== MATERIALS PROVIDED ==

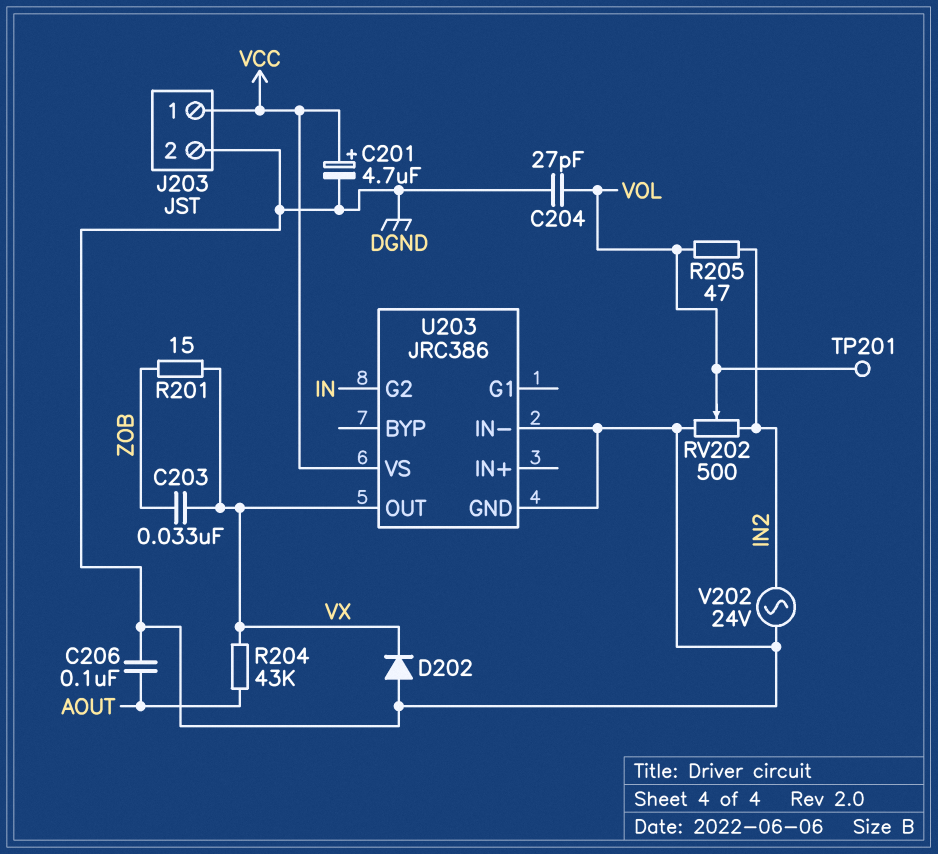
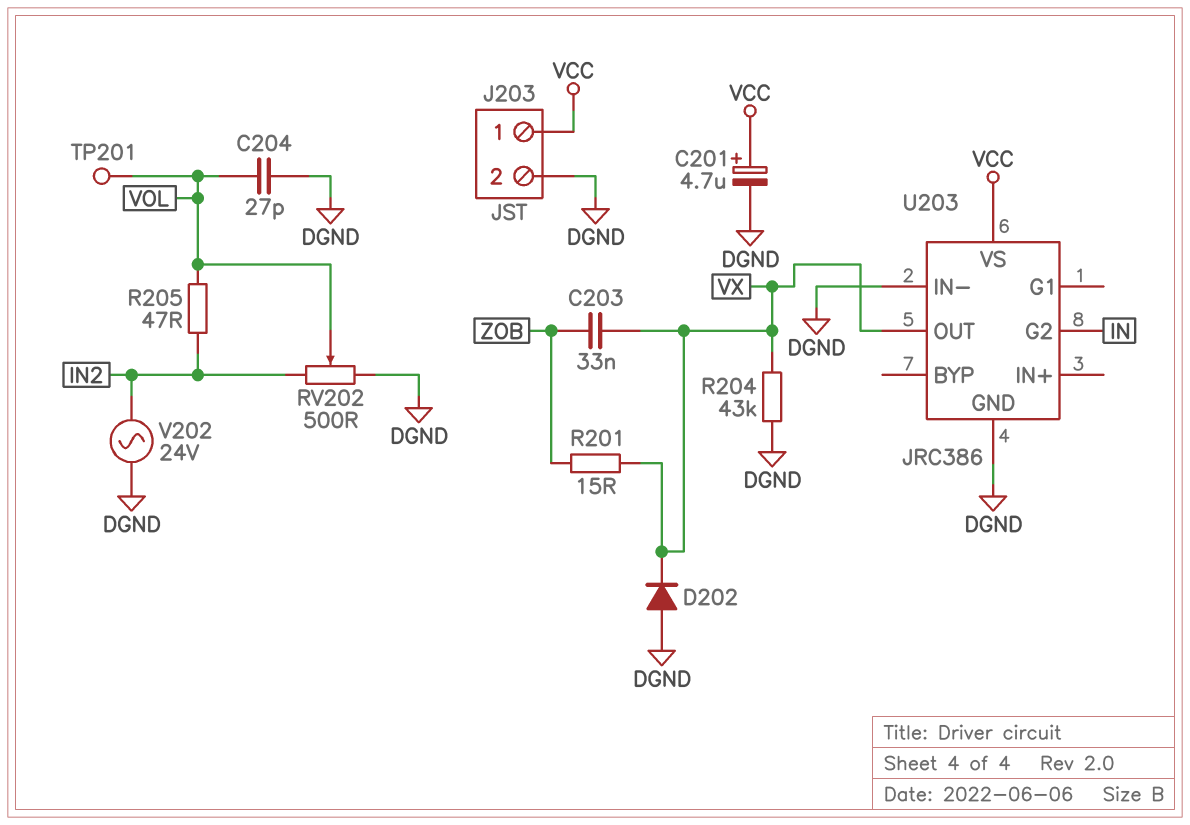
C206: 100nF (AOUT, DGND) -> none
R204: 43k (AOUT, VX) -> 43k (DGND, VX)

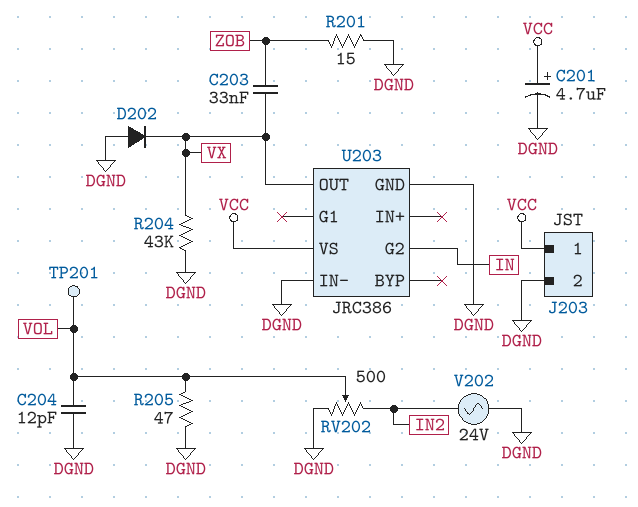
C204: 27pF (DGND, VOL) -> 12pF (DGND, VOL)
R201: 15 (VX, ZOB) -> 15 (DGND, ZOB)
R205: 47 (IN2, VOL) -> 47 (DGND, VOL)

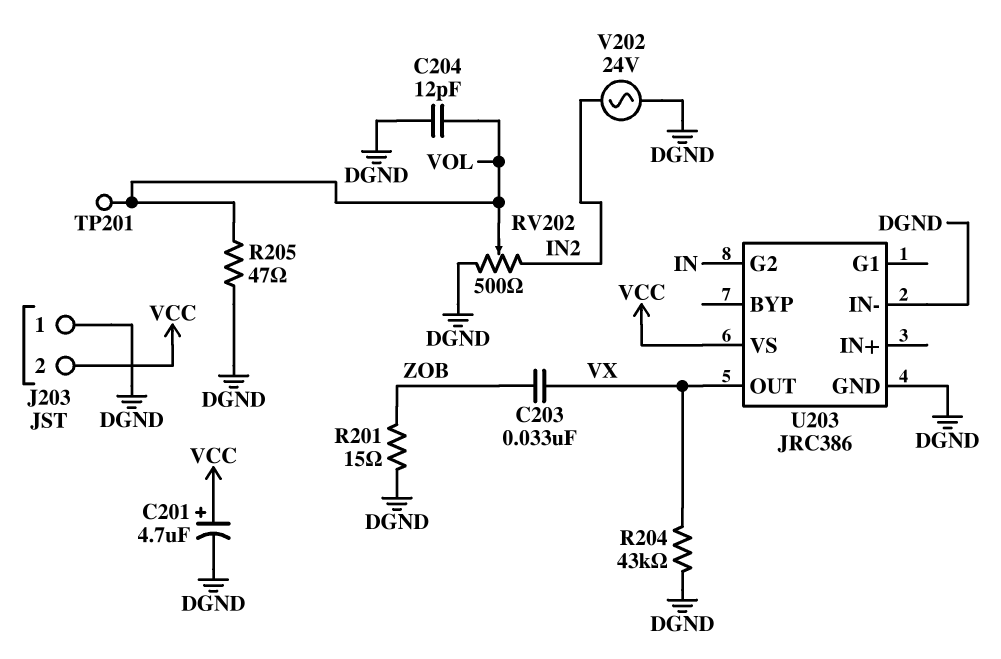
D202: diode (A DGND, K VX) -> none
J203 pin 1: VCC -> DGND
J203 pin 2: DGND -> VCC

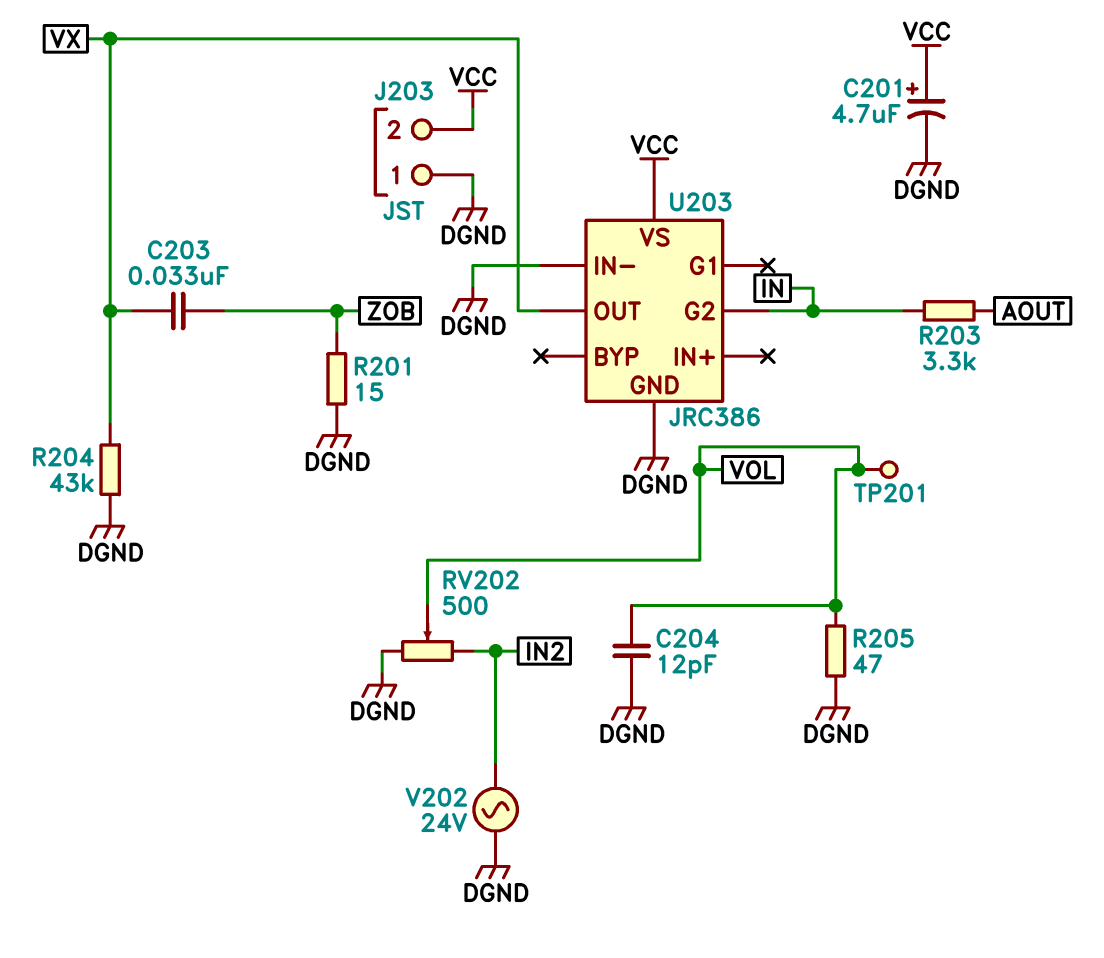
R203: none -> 3.3k (AOUT, IN)

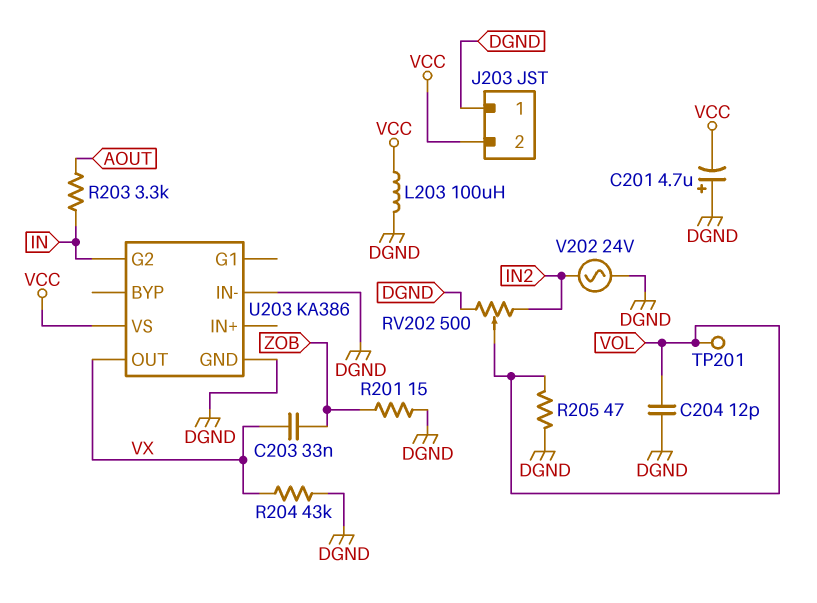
C201: 4.7uF (plus VCC, minus DGND) -> 4.7uF (plus DGND, minus VCC)
L203: none -> 100uH (DGND, VCC)
U203: JRC386 -> KA386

== WHAT THE TASK REQUIRES ==
For the records above, how many lines contain the word "AOUT"? Reply with the number only.

== TASK SOLUTION ==
3